WHAT YOU SHOULD DO —
Within the data that follows, set down exactly the lines from the one containing "green circle: (144, 85) -> (174, 90), moved" through the one containing "blue diamond: (257, 573) -> (98, 299), moved", both ends included.

Geometric shape edit sequences —
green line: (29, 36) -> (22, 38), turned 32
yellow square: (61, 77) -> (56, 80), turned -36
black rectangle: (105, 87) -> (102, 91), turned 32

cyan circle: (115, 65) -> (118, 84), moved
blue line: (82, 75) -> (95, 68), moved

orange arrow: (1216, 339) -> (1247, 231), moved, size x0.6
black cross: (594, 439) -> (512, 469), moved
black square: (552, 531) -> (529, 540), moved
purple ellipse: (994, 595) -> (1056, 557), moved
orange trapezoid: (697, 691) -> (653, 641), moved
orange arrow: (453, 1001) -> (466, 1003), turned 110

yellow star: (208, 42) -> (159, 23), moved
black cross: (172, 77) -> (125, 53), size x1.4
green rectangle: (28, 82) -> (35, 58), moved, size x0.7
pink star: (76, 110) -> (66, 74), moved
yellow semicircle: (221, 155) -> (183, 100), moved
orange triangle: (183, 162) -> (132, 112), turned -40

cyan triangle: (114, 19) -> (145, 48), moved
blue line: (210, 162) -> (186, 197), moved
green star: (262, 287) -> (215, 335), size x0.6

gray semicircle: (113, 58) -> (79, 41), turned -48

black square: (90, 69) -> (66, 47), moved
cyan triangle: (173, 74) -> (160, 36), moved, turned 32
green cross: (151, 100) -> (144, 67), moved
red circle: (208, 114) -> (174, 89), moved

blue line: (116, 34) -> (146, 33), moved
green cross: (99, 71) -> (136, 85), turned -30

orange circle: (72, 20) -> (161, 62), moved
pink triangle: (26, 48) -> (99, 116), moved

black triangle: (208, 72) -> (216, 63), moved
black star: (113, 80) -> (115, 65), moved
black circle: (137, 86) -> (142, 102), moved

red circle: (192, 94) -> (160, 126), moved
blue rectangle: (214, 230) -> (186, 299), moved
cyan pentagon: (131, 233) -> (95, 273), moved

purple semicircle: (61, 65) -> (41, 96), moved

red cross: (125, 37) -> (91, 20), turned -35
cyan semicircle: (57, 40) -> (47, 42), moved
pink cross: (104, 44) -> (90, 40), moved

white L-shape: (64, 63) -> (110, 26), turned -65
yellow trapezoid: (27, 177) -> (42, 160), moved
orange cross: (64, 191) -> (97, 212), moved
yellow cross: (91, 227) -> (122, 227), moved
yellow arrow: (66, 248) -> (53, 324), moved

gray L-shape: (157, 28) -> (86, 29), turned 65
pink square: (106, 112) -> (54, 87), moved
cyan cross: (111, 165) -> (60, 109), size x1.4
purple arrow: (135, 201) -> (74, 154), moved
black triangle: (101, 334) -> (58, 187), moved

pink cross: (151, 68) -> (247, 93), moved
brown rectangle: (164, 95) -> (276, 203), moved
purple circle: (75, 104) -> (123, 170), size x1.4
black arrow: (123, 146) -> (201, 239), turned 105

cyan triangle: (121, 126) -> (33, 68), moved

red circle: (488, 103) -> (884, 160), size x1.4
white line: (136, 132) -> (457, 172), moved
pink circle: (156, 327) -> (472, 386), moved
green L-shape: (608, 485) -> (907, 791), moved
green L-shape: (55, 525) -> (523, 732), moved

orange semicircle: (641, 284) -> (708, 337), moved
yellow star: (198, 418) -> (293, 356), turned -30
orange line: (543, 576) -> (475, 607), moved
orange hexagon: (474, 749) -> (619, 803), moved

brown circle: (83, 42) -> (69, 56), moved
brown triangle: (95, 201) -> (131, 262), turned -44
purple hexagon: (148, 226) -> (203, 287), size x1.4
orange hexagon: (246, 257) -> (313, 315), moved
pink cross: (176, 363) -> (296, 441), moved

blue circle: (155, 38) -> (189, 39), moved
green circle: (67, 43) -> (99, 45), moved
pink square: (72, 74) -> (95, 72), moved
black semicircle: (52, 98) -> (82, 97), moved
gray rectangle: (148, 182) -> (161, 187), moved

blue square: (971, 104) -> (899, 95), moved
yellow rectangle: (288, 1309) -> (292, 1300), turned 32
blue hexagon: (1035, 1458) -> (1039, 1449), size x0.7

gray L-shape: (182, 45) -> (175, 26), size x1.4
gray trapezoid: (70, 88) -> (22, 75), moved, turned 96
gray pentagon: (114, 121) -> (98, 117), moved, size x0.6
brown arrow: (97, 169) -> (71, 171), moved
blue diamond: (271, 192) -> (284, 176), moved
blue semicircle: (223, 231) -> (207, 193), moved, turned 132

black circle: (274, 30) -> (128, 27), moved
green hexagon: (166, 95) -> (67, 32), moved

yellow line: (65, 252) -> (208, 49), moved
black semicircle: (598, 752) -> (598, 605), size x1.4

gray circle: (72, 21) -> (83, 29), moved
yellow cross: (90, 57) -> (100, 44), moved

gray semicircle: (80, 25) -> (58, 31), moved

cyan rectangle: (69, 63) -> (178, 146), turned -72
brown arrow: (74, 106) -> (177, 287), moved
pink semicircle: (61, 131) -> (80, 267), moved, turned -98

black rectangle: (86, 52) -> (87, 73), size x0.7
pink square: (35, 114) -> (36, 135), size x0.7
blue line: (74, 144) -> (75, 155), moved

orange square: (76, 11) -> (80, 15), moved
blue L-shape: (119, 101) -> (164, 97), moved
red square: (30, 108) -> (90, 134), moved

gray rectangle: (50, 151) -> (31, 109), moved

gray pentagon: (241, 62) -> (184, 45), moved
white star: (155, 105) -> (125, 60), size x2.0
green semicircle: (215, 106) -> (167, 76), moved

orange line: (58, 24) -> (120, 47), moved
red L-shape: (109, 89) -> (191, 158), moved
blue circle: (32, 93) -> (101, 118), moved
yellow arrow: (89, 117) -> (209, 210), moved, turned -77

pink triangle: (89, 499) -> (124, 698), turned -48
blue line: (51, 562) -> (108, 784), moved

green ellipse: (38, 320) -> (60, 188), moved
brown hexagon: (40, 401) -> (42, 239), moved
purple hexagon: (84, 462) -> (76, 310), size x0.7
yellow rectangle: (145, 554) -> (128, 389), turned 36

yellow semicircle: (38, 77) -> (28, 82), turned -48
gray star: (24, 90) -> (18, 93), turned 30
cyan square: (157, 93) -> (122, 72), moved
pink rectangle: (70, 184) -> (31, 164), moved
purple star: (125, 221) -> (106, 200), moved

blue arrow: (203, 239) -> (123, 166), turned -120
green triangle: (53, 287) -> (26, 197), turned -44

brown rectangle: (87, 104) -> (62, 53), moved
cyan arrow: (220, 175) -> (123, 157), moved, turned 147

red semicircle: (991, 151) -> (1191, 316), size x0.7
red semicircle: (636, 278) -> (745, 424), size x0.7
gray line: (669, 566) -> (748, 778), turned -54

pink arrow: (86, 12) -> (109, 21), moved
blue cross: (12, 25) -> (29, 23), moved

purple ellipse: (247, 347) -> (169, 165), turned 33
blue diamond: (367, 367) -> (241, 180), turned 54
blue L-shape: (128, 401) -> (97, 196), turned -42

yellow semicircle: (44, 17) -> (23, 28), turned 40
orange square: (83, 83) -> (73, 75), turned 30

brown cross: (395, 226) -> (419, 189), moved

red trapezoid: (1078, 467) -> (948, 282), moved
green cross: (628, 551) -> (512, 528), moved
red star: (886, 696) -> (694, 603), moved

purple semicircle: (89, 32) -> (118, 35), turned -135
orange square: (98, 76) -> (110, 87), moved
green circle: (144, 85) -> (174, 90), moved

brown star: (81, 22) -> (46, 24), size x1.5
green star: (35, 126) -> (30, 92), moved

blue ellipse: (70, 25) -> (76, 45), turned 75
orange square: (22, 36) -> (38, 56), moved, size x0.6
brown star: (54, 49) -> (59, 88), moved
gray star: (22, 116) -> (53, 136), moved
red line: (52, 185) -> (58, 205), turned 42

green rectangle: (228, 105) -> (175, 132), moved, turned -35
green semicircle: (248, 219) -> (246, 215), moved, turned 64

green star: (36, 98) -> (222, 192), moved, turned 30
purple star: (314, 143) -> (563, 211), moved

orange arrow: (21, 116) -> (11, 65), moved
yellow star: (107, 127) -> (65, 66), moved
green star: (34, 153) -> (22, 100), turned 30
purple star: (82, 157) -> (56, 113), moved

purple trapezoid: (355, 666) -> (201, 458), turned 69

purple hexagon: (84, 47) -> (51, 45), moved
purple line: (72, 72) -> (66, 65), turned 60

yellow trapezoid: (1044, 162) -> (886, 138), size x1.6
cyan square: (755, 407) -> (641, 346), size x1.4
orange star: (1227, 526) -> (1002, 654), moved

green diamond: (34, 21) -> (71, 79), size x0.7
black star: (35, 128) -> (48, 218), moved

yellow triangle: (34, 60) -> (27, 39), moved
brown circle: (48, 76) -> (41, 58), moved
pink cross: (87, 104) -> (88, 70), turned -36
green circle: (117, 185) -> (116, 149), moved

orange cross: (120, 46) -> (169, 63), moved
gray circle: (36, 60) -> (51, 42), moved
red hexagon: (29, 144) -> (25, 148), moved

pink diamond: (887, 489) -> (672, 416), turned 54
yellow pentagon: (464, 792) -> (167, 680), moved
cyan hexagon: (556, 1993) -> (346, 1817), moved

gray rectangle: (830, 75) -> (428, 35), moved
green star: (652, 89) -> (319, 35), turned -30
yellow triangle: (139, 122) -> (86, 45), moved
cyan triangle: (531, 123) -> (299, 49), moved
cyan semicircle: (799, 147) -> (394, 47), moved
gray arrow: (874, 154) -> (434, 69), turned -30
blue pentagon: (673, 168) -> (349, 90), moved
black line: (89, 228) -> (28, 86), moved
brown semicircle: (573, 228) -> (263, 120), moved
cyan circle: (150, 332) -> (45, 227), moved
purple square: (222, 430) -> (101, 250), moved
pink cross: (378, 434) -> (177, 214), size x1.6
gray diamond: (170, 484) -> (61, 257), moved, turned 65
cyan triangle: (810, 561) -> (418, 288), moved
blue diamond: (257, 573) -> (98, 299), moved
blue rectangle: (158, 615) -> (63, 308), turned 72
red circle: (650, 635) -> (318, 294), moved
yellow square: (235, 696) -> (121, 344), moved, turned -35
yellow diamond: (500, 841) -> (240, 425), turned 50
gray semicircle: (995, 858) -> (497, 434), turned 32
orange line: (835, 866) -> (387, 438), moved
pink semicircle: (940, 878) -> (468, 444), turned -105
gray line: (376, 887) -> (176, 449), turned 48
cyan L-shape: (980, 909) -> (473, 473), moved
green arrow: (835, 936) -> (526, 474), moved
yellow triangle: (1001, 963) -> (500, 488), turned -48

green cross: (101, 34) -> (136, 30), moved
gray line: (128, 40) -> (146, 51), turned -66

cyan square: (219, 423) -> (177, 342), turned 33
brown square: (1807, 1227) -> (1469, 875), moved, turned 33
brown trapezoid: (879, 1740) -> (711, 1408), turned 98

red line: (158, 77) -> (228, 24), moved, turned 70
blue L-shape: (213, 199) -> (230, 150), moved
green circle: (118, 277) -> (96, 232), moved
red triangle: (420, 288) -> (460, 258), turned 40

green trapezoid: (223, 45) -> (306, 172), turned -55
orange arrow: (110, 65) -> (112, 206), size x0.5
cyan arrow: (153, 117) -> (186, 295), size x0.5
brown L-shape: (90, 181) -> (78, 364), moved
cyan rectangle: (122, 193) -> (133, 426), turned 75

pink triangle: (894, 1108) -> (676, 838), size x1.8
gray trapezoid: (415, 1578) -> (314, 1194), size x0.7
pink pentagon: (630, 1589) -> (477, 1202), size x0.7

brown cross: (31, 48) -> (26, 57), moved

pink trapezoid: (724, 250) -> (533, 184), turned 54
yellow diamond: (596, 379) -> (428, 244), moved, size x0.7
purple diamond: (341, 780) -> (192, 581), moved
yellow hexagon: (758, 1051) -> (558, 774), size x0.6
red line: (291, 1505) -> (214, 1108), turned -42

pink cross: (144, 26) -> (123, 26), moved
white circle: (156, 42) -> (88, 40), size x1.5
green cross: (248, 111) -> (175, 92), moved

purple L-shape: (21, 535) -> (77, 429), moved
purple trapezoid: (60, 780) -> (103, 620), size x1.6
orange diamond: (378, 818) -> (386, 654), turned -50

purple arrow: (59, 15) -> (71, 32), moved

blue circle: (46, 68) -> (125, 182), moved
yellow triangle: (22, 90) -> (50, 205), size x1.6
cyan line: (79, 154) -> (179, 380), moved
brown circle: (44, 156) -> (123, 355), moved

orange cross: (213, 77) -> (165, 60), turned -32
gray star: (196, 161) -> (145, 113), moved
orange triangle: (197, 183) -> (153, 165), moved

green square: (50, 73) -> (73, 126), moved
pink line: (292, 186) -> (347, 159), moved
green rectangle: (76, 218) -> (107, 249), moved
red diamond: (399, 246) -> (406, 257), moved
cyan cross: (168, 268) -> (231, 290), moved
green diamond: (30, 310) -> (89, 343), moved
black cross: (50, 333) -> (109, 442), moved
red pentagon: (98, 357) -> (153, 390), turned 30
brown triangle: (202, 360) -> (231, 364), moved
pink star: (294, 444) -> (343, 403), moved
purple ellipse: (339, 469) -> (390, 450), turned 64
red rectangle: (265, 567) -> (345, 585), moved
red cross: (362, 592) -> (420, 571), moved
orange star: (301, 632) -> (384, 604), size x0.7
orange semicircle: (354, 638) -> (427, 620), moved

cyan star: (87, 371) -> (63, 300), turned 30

PROBLEM SOLUTION —
green circle: (144, 85) -> (174, 90), moved

brown star: (81, 22) -> (46, 24), size x1.5
green star: (35, 126) -> (30, 92), moved

blue ellipse: (70, 25) -> (76, 45), turned 75
orange square: (22, 36) -> (38, 56), moved, size x0.6
brown star: (54, 49) -> (59, 88), moved
gray star: (22, 116) -> (53, 136), moved
red line: (52, 185) -> (58, 205), turned 42

green rectangle: (228, 105) -> (175, 132), moved, turned -35
green semicircle: (248, 219) -> (246, 215), moved, turned 64

green star: (36, 98) -> (222, 192), moved, turned 30
purple star: (314, 143) -> (563, 211), moved

orange arrow: (21, 116) -> (11, 65), moved
yellow star: (107, 127) -> (65, 66), moved
green star: (34, 153) -> (22, 100), turned 30
purple star: (82, 157) -> (56, 113), moved

purple trapezoid: (355, 666) -> (201, 458), turned 69

purple hexagon: (84, 47) -> (51, 45), moved
purple line: (72, 72) -> (66, 65), turned 60

yellow trapezoid: (1044, 162) -> (886, 138), size x1.6
cyan square: (755, 407) -> (641, 346), size x1.4
orange star: (1227, 526) -> (1002, 654), moved

green diamond: (34, 21) -> (71, 79), size x0.7
black star: (35, 128) -> (48, 218), moved

yellow triangle: (34, 60) -> (27, 39), moved
brown circle: (48, 76) -> (41, 58), moved
pink cross: (87, 104) -> (88, 70), turned -36
green circle: (117, 185) -> (116, 149), moved

orange cross: (120, 46) -> (169, 63), moved
gray circle: (36, 60) -> (51, 42), moved
red hexagon: (29, 144) -> (25, 148), moved

pink diamond: (887, 489) -> (672, 416), turned 54
yellow pentagon: (464, 792) -> (167, 680), moved
cyan hexagon: (556, 1993) -> (346, 1817), moved

gray rectangle: (830, 75) -> (428, 35), moved
green star: (652, 89) -> (319, 35), turned -30
yellow triangle: (139, 122) -> (86, 45), moved
cyan triangle: (531, 123) -> (299, 49), moved
cyan semicircle: (799, 147) -> (394, 47), moved
gray arrow: (874, 154) -> (434, 69), turned -30
blue pentagon: (673, 168) -> (349, 90), moved
black line: (89, 228) -> (28, 86), moved
brown semicircle: (573, 228) -> (263, 120), moved
cyan circle: (150, 332) -> (45, 227), moved
purple square: (222, 430) -> (101, 250), moved
pink cross: (378, 434) -> (177, 214), size x1.6
gray diamond: (170, 484) -> (61, 257), moved, turned 65
cyan triangle: (810, 561) -> (418, 288), moved
blue diamond: (257, 573) -> (98, 299), moved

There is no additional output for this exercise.